■ **Instructions for the task**: Leave out the pictures and repeat exactly the lines from the one containing "orange line at" through the end of the records.

■ **Study material**:

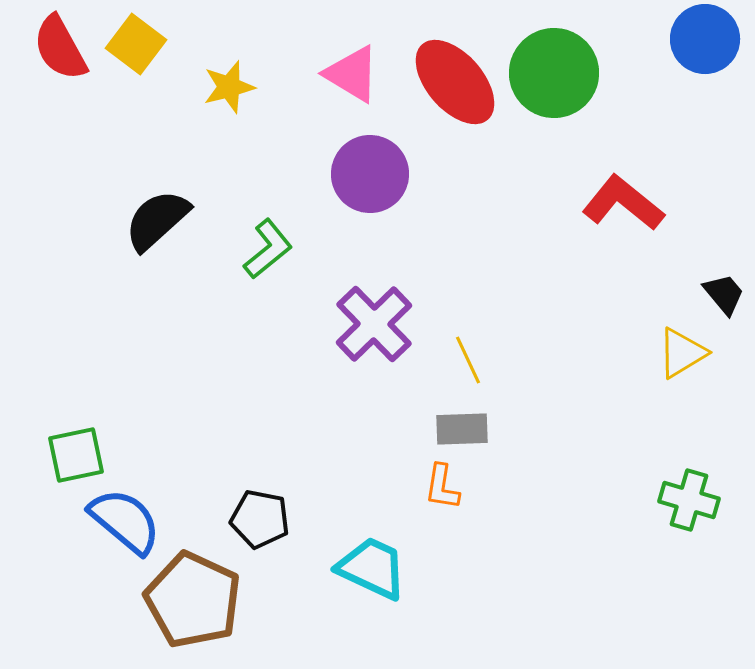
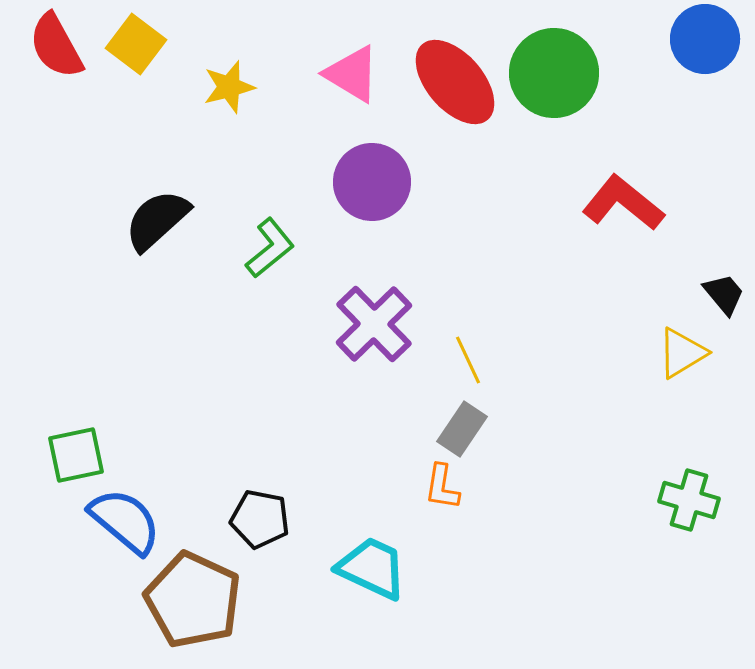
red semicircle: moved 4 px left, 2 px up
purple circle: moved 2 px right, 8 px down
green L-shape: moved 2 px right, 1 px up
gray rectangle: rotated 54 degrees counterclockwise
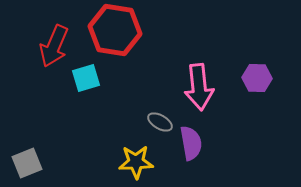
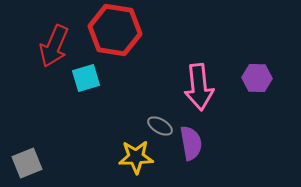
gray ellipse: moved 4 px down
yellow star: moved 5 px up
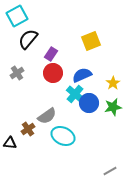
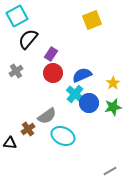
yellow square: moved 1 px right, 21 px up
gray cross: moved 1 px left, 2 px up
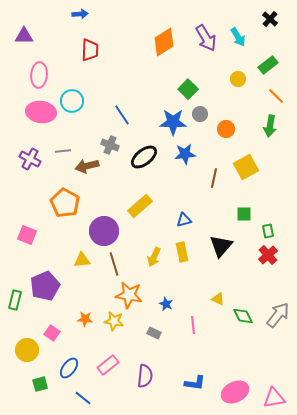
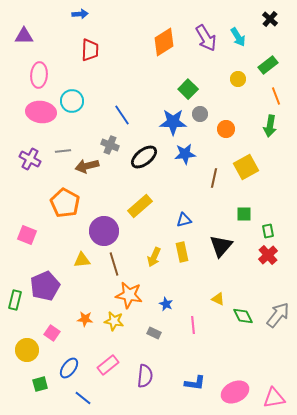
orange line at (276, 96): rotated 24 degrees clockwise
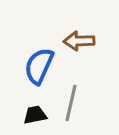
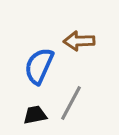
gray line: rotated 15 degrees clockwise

■ **Response**:
orange line at (276, 96): rotated 24 degrees clockwise
gray line: rotated 15 degrees clockwise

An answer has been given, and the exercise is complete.